[Information given]
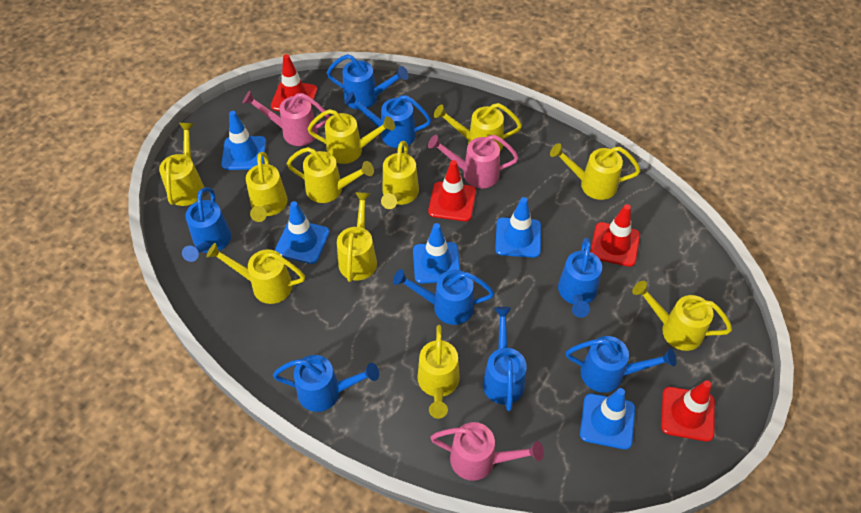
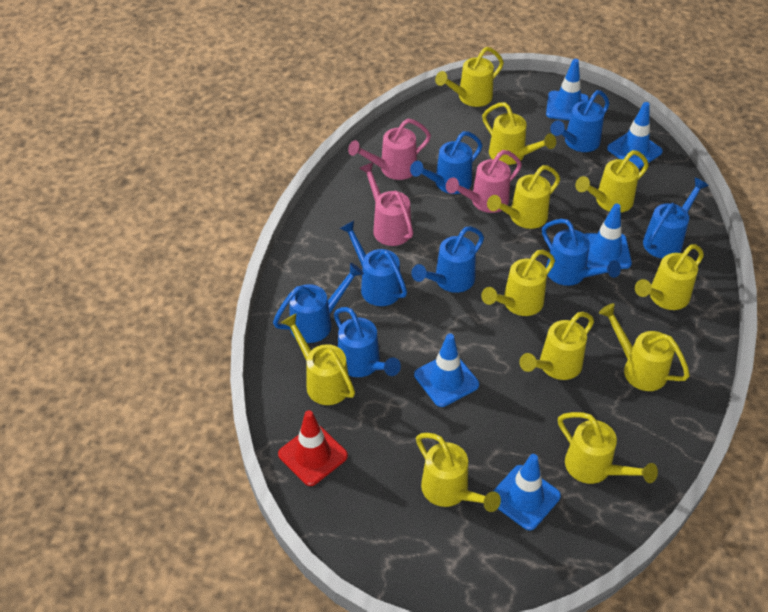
red traffic cone: 4 -> 1

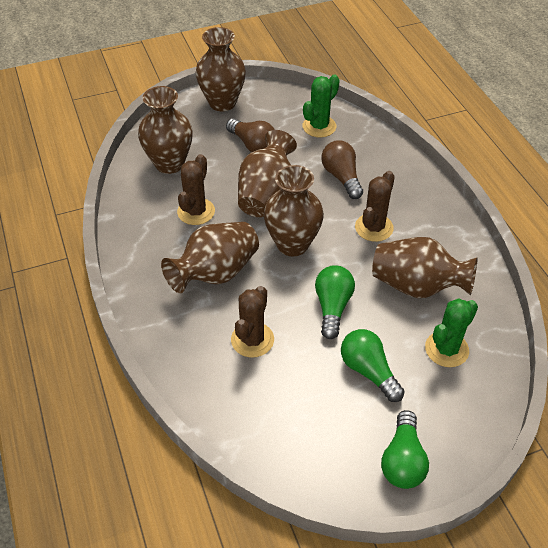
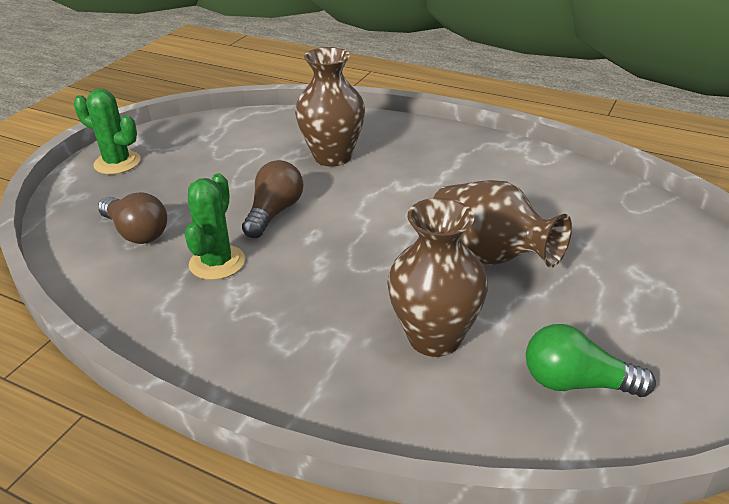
brown cactus: 3 -> 0
brown vase: 6 -> 3
green light bulb: 3 -> 1

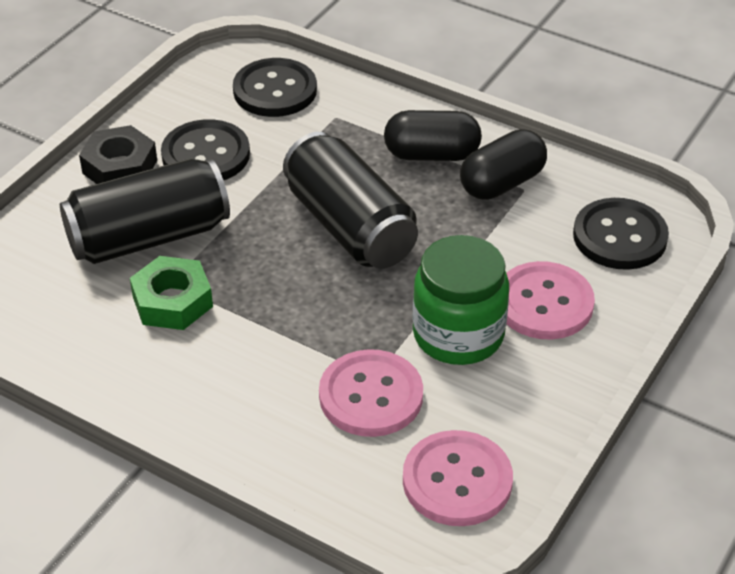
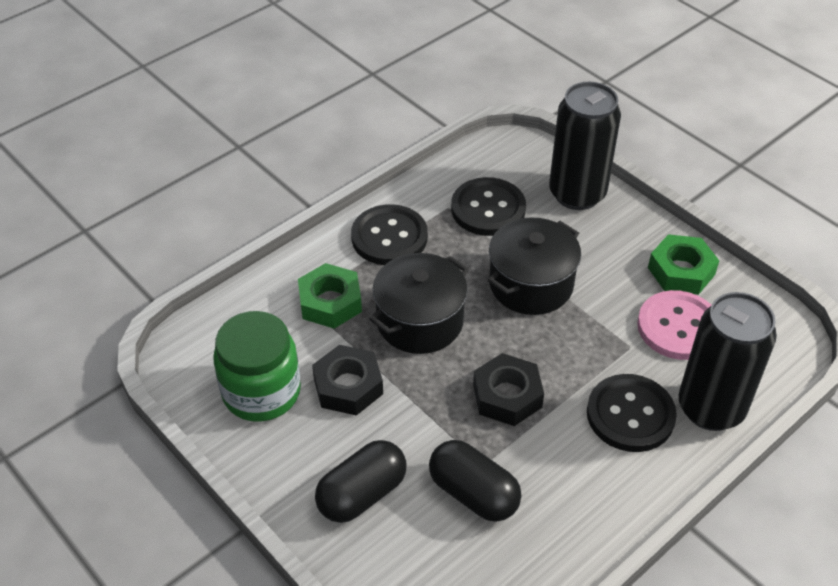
black nut: 1 -> 2
black pot: 0 -> 2
green nut: 1 -> 2
pink button: 3 -> 1

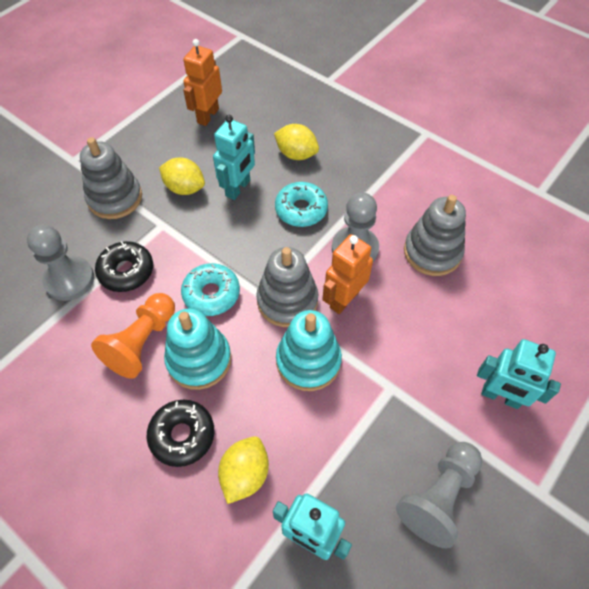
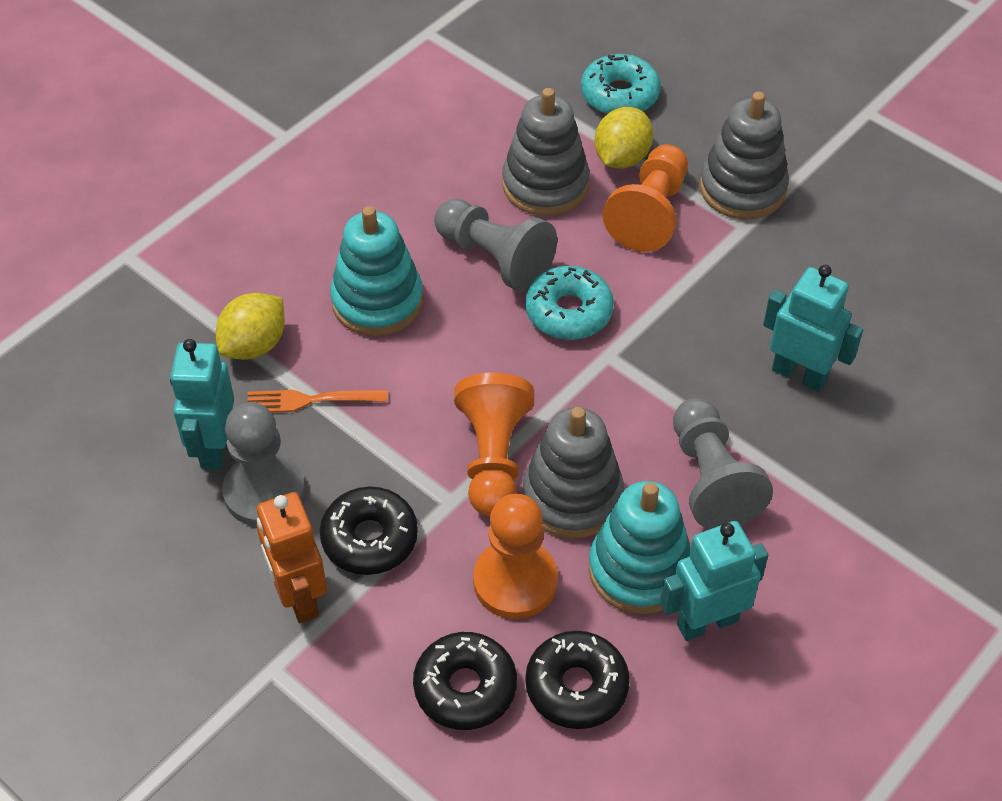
black donut: 2 -> 3
orange fork: 0 -> 1
orange pawn: 1 -> 3
orange robot: 2 -> 1
yellow lemon: 3 -> 2

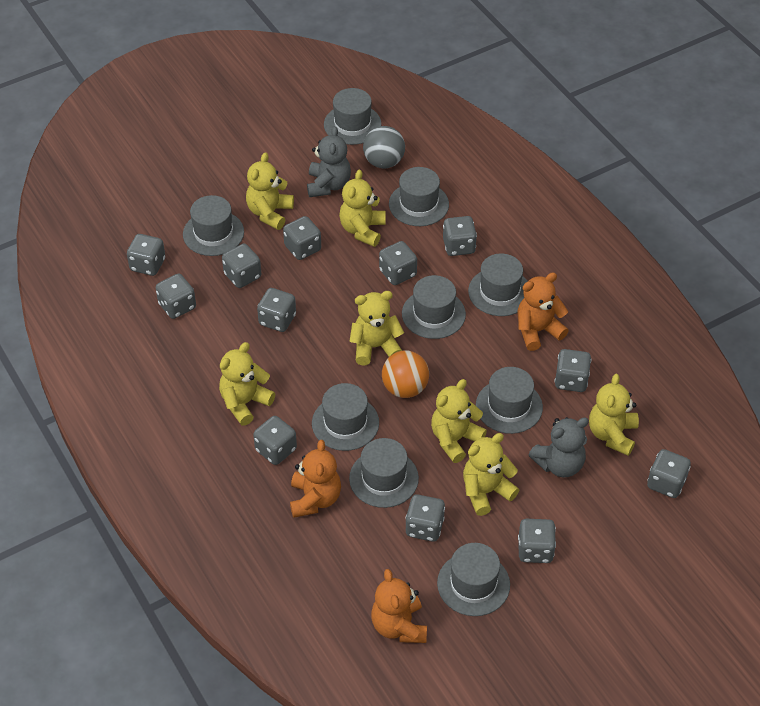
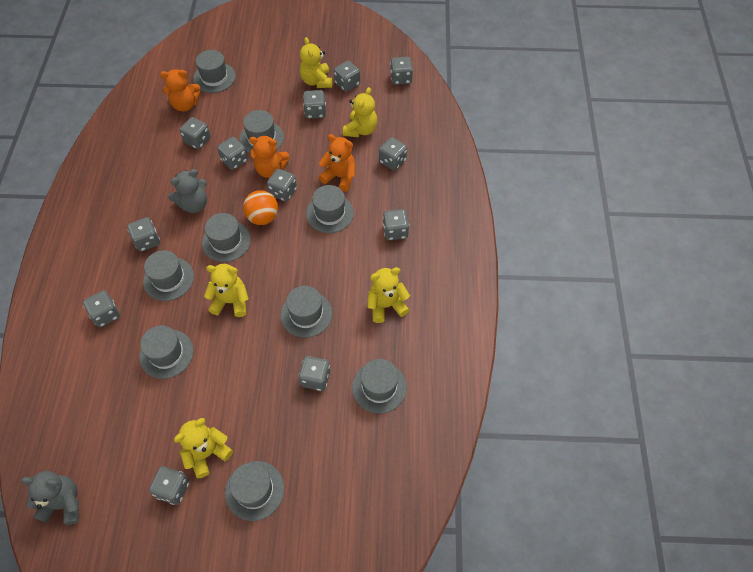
grey ball: 1 -> 0
yellow teddy bear: 7 -> 5

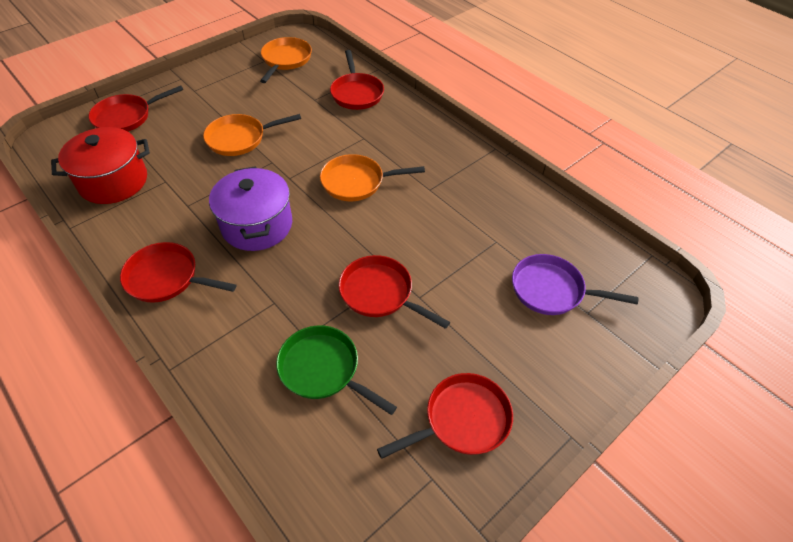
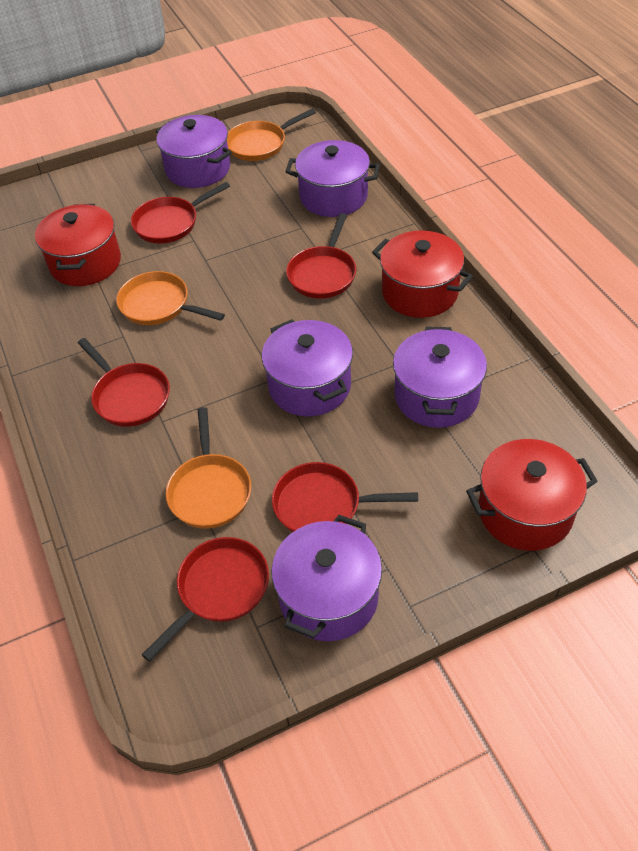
green pan: 1 -> 0
purple pan: 1 -> 0
purple pot: 1 -> 5
red pot: 1 -> 3

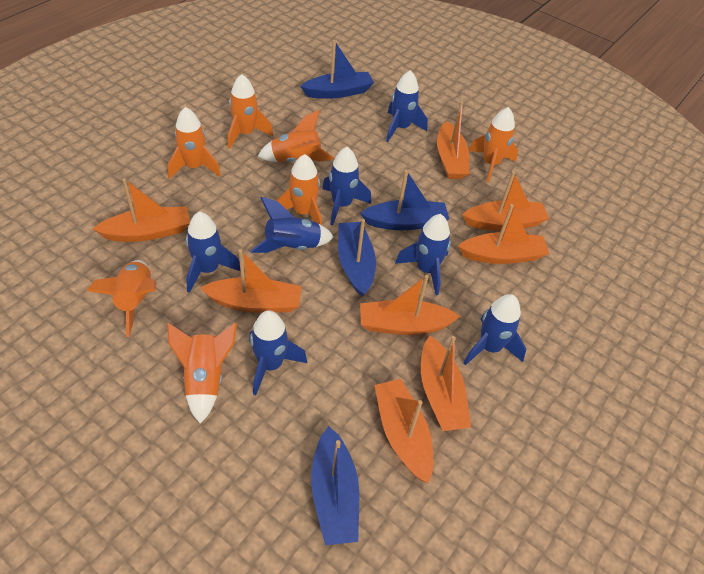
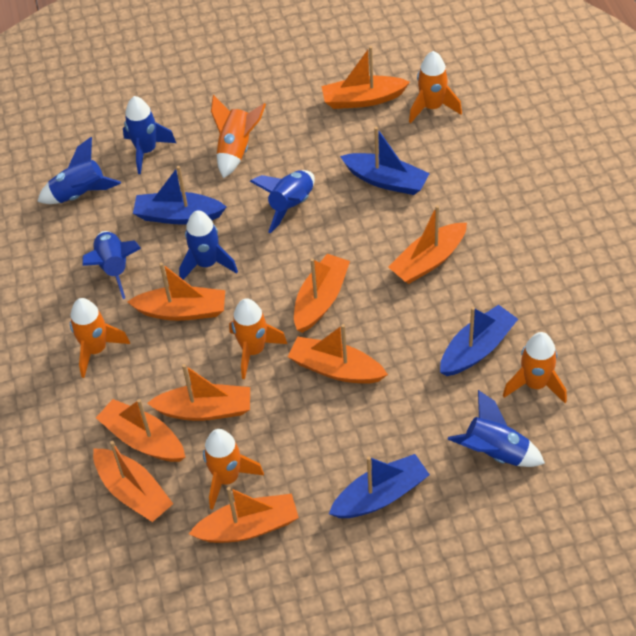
blue rocket: 7 -> 6
orange boat: 8 -> 9
orange rocket: 7 -> 6

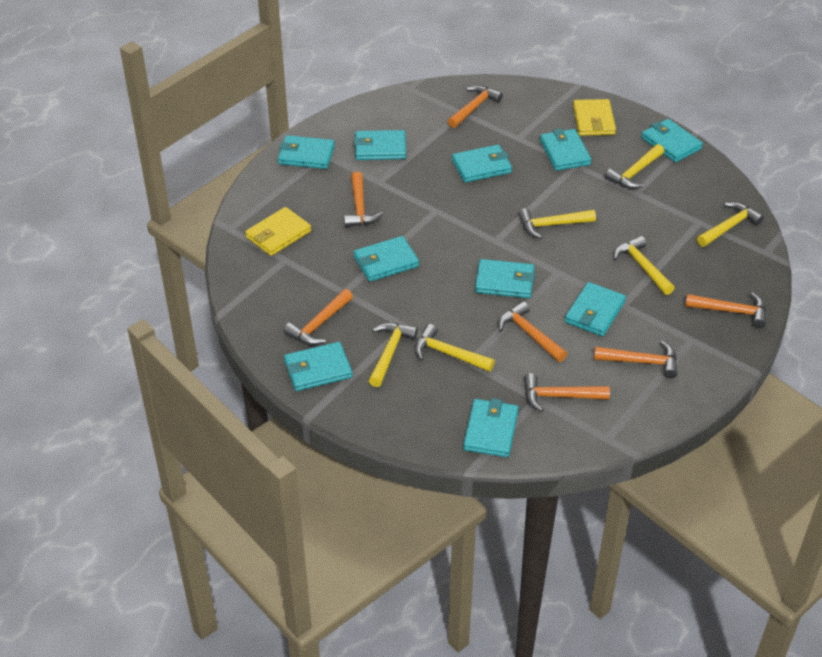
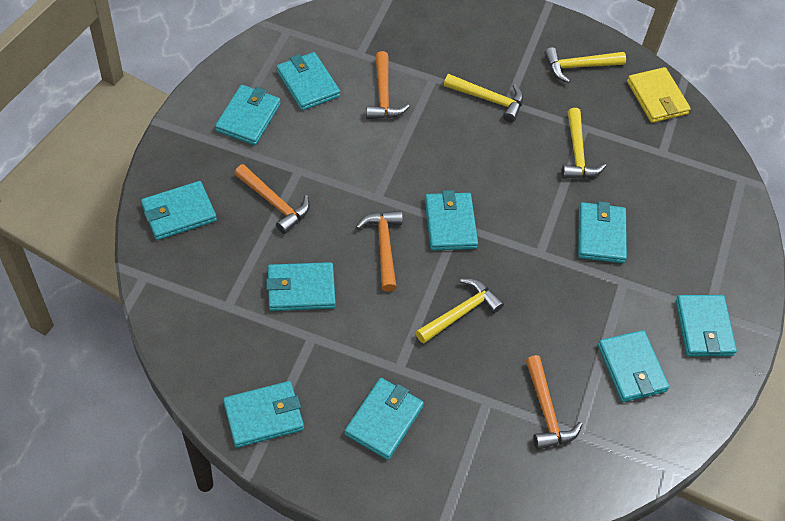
orange hammer: 7 -> 4
yellow hammer: 6 -> 4
yellow wallet: 2 -> 1

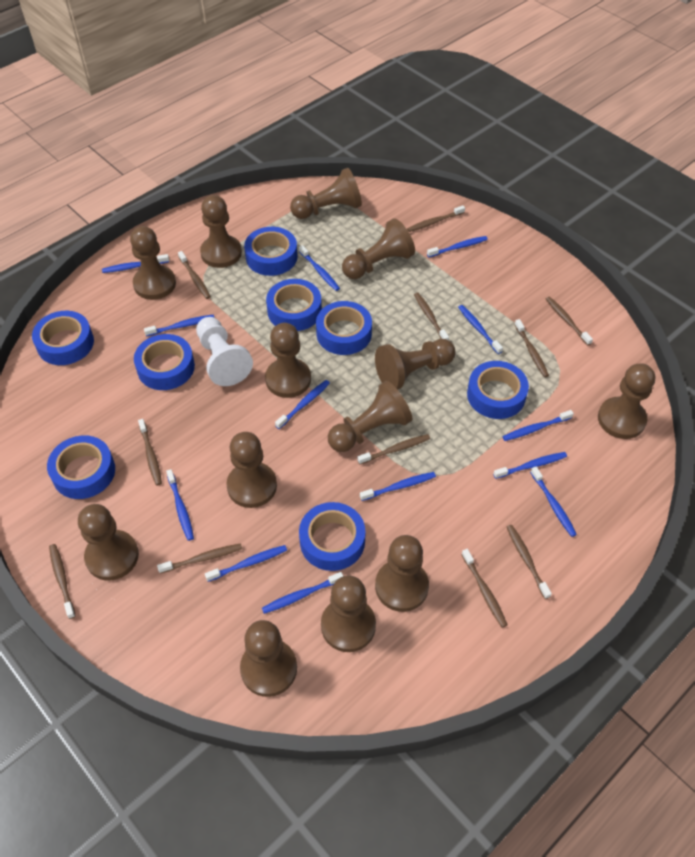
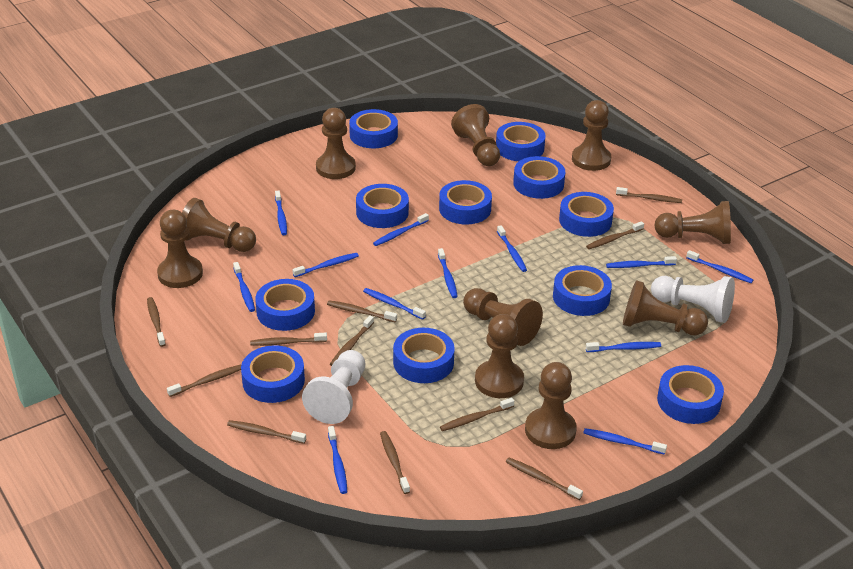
blue tape: 8 -> 11
blue toothbrush: 13 -> 12
brown pawn: 13 -> 10
white pawn: 1 -> 2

[What you need to do]
Reproduce each line of the records in which the word "orange" appears.

[Finished task]
orange fork: 0 -> 1
orange pawn: 1 -> 3
orange robot: 2 -> 1
orange boat: 8 -> 9
orange rocket: 7 -> 6
orange hammer: 7 -> 4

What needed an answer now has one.